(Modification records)
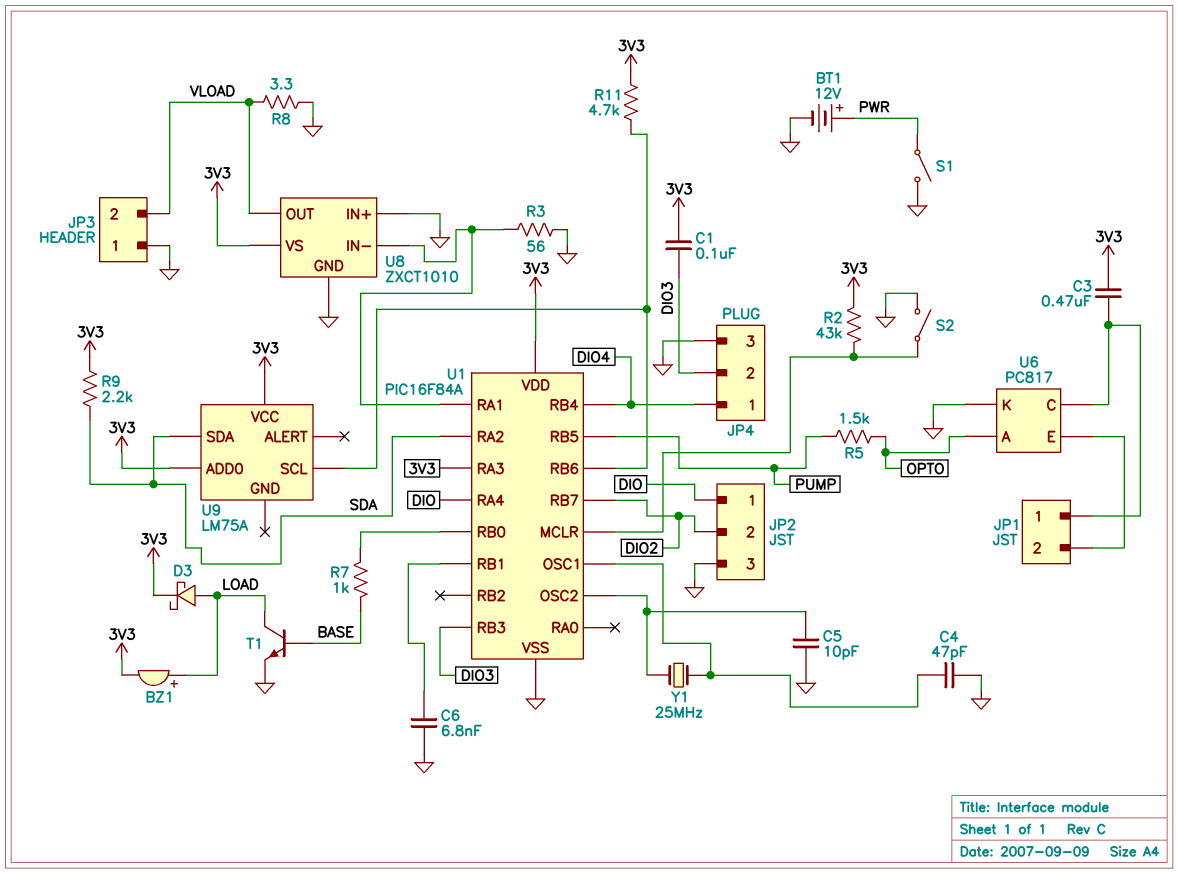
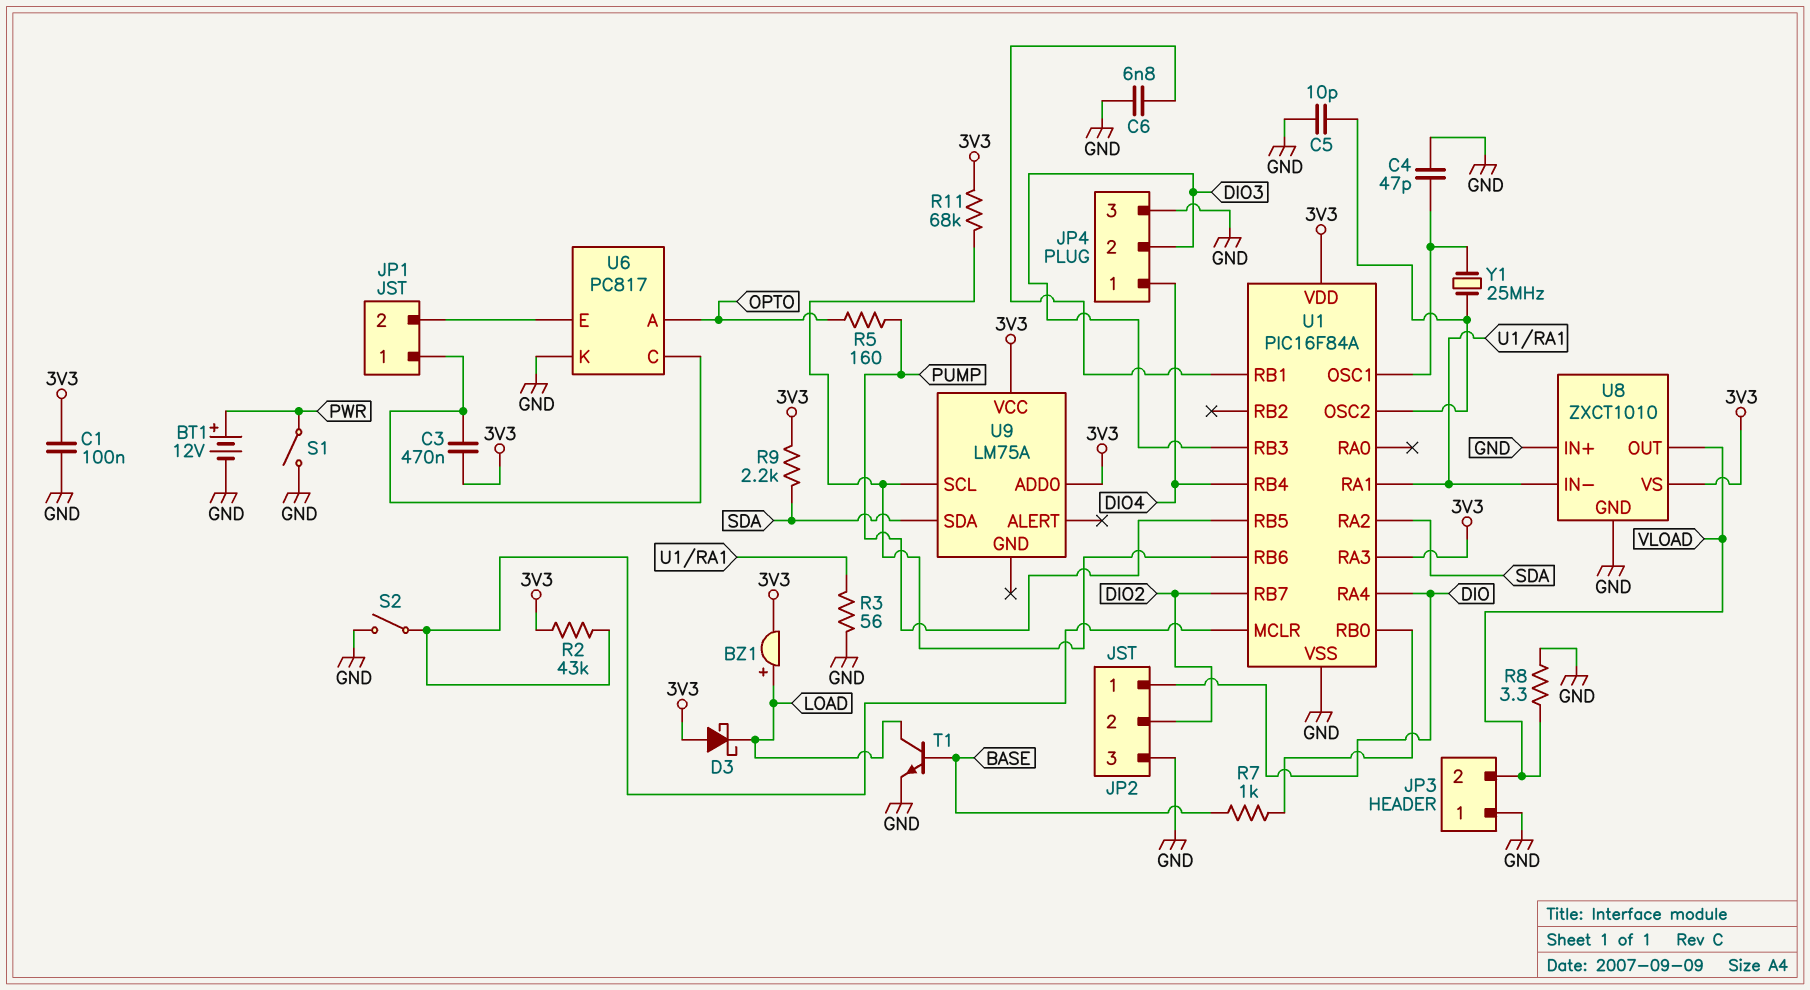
C1: 100nF (3V3, DIO3) -> 100nF (3V3, GND)
D3: schottky (A LOAD, K 3V3) -> schottky (A 3V3, K LOAD)
R5: 1.5k (OPTO, PUMP) -> 160 (OPTO, PUMP)
R11: 4.7k (3V3, U1/RB6) -> 68k (3V3, U1/RB6)

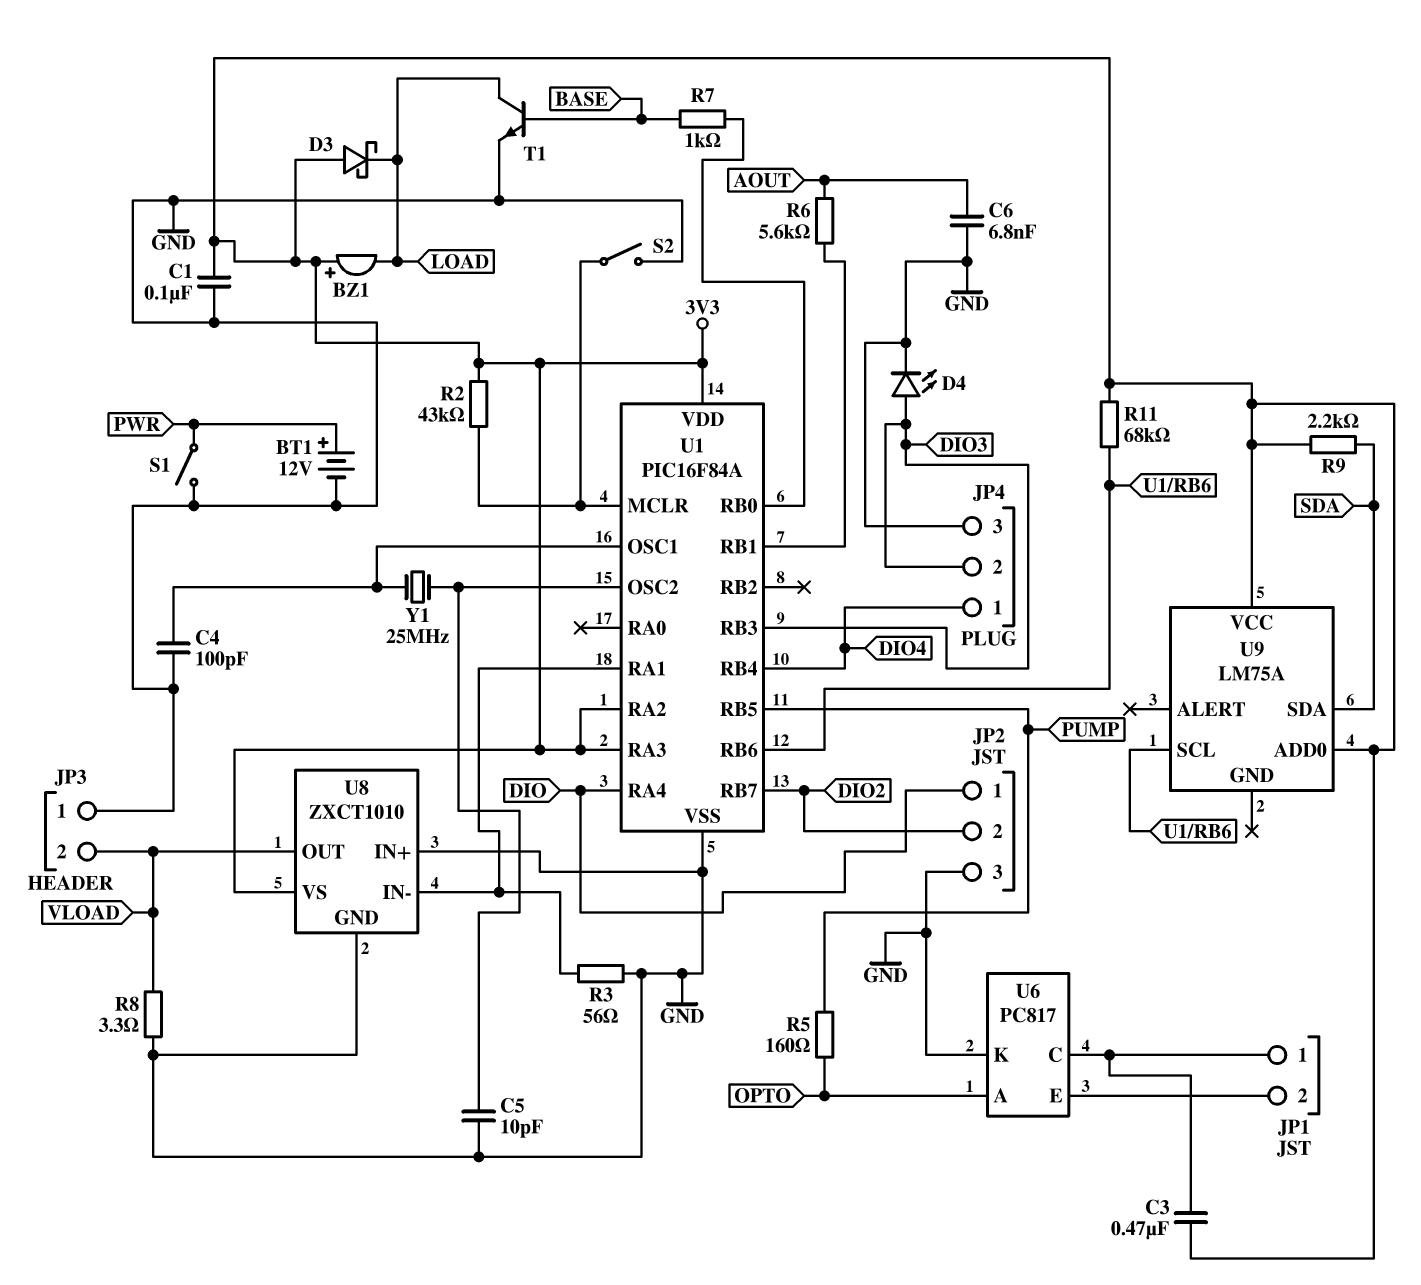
BZ1: buzzer (plus LOAD, minus 3V3) -> buzzer (plus 3V3, minus LOAD)
C4: 47pF (GND, U1/OSC1) -> 100pF (GND, U1/OSC1)
C6: 6.8nF (GND, U1/RB1) -> 6.8nF (AOUT, GND)
D4: none -> LED (A DIO3, K GND)
R6: none -> 5.6k (AOUT, U1/RB1)
U1 pin RA2: SDA -> 3V3

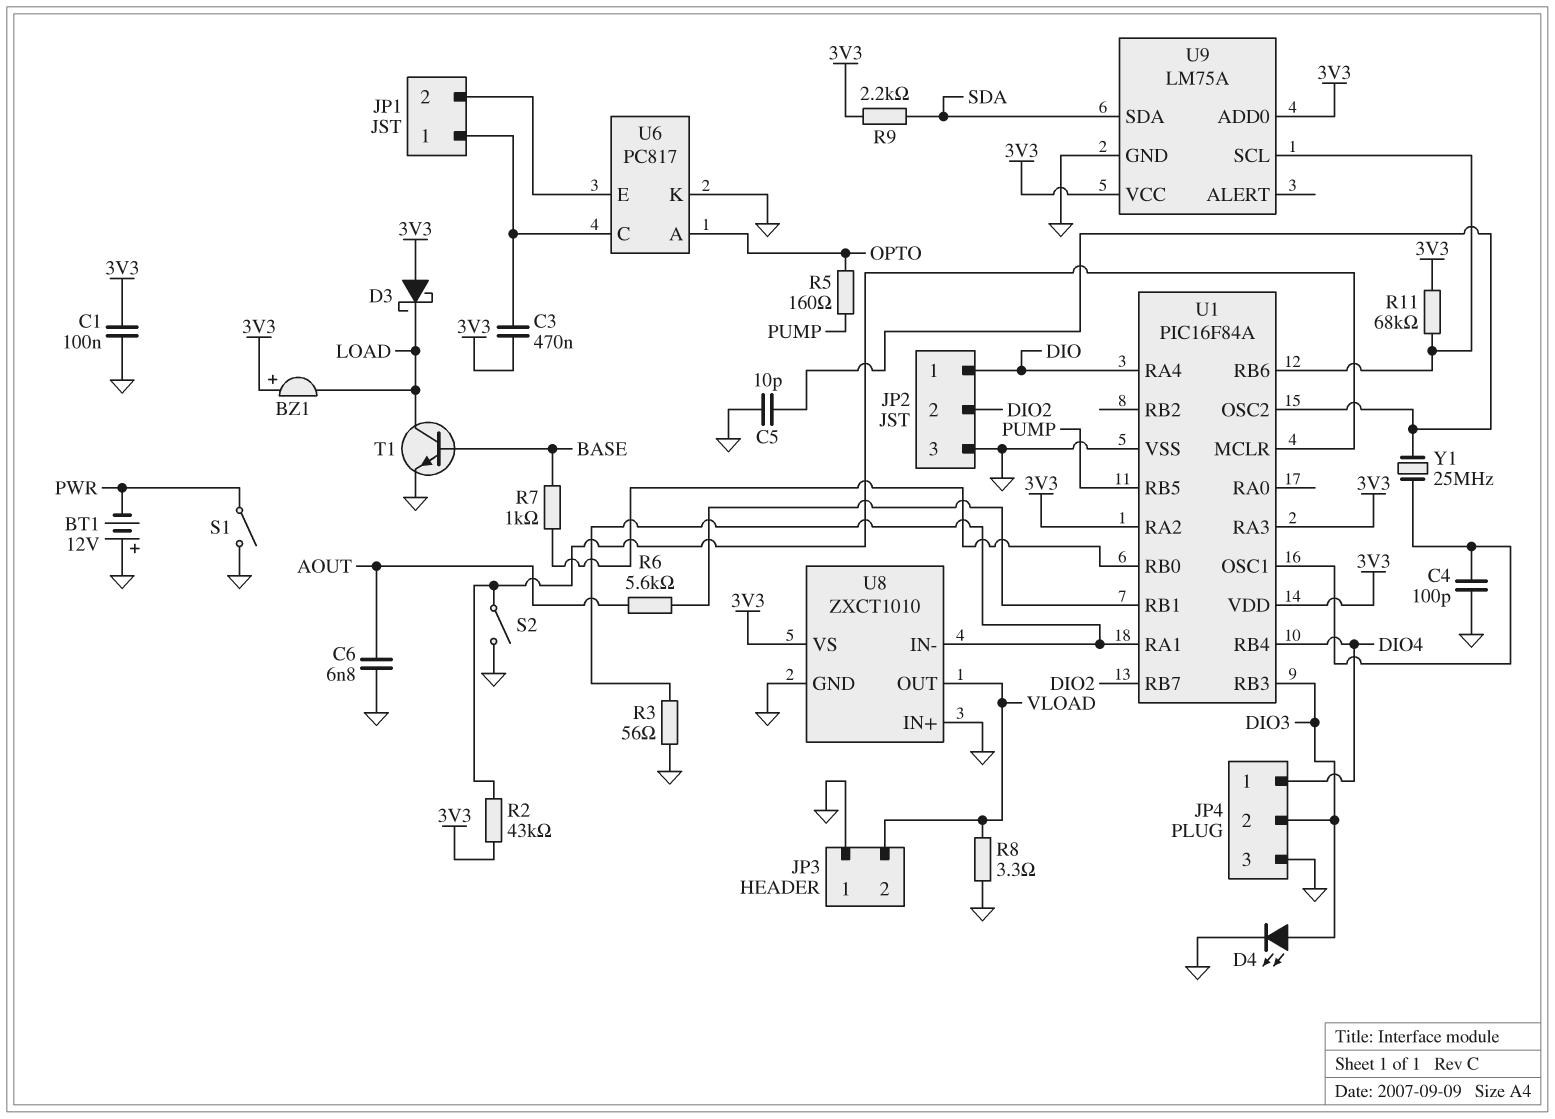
BT1: 12V (plus PWR, minus GND) -> 12V (plus GND, minus PWR)
U9 pin GND: none -> GND

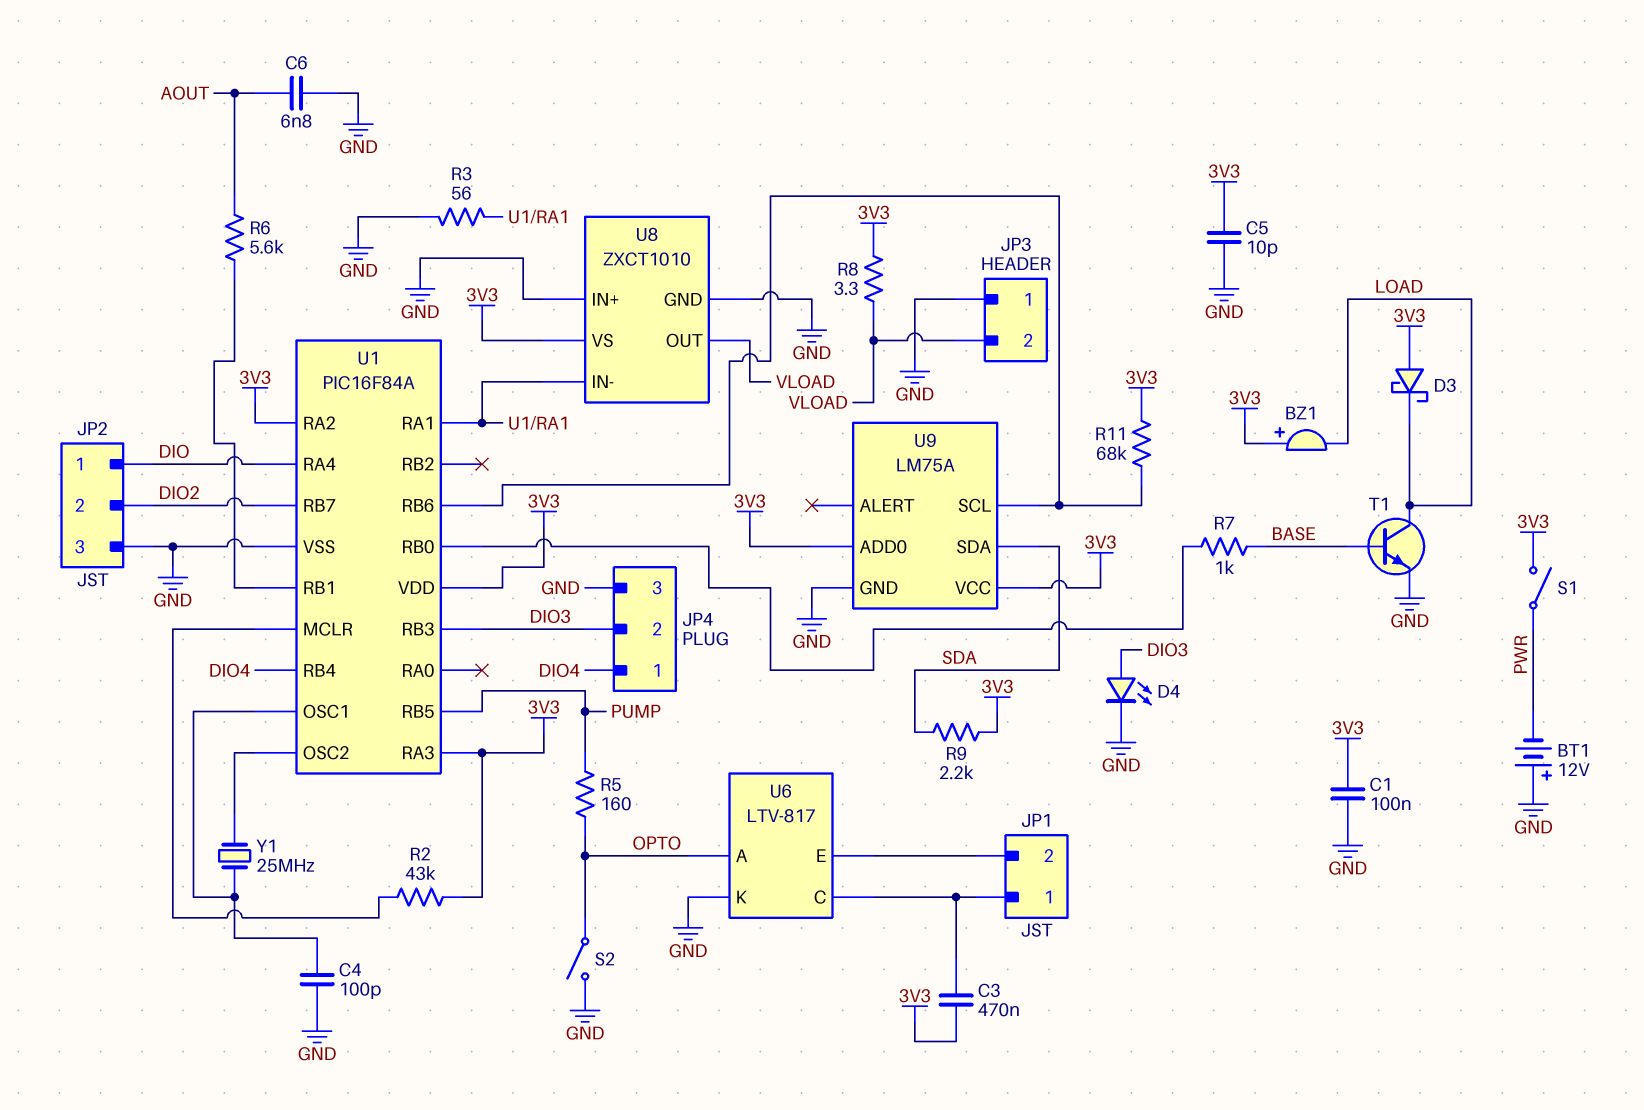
C5: 10pF (GND, U1/OSC2) -> 10pF (3V3, GND)
R8: 3.3 (GND, VLOAD) -> 3.3 (3V3, VLOAD)
S1: switch (GND, PWR) -> switch (3V3, PWR)
S2: switch (GND, U1/MCLR) -> switch (GND, OPTO)
U6: PC817 -> LTV-817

YOUR ASSIGNMENT> Transcribe the data exactly, minus any images.

ANSWER SECTION>
C1: 100nF (3V3, DIO3) -> 100nF (3V3, GND)
D3: schottky (A LOAD, K 3V3) -> schottky (A 3V3, K LOAD)
R5: 1.5k (OPTO, PUMP) -> 160 (OPTO, PUMP)
R11: 4.7k (3V3, U1/RB6) -> 68k (3V3, U1/RB6)

BZ1: buzzer (plus LOAD, minus 3V3) -> buzzer (plus 3V3, minus LOAD)
C4: 47pF (GND, U1/OSC1) -> 100pF (GND, U1/OSC1)
C6: 6.8nF (GND, U1/RB1) -> 6.8nF (AOUT, GND)
D4: none -> LED (A DIO3, K GND)
R6: none -> 5.6k (AOUT, U1/RB1)
U1 pin RA2: SDA -> 3V3

BT1: 12V (plus PWR, minus GND) -> 12V (plus GND, minus PWR)
U9 pin GND: none -> GND

C5: 10pF (GND, U1/OSC2) -> 10pF (3V3, GND)
R8: 3.3 (GND, VLOAD) -> 3.3 (3V3, VLOAD)
S1: switch (GND, PWR) -> switch (3V3, PWR)
S2: switch (GND, U1/MCLR) -> switch (GND, OPTO)
U6: PC817 -> LTV-817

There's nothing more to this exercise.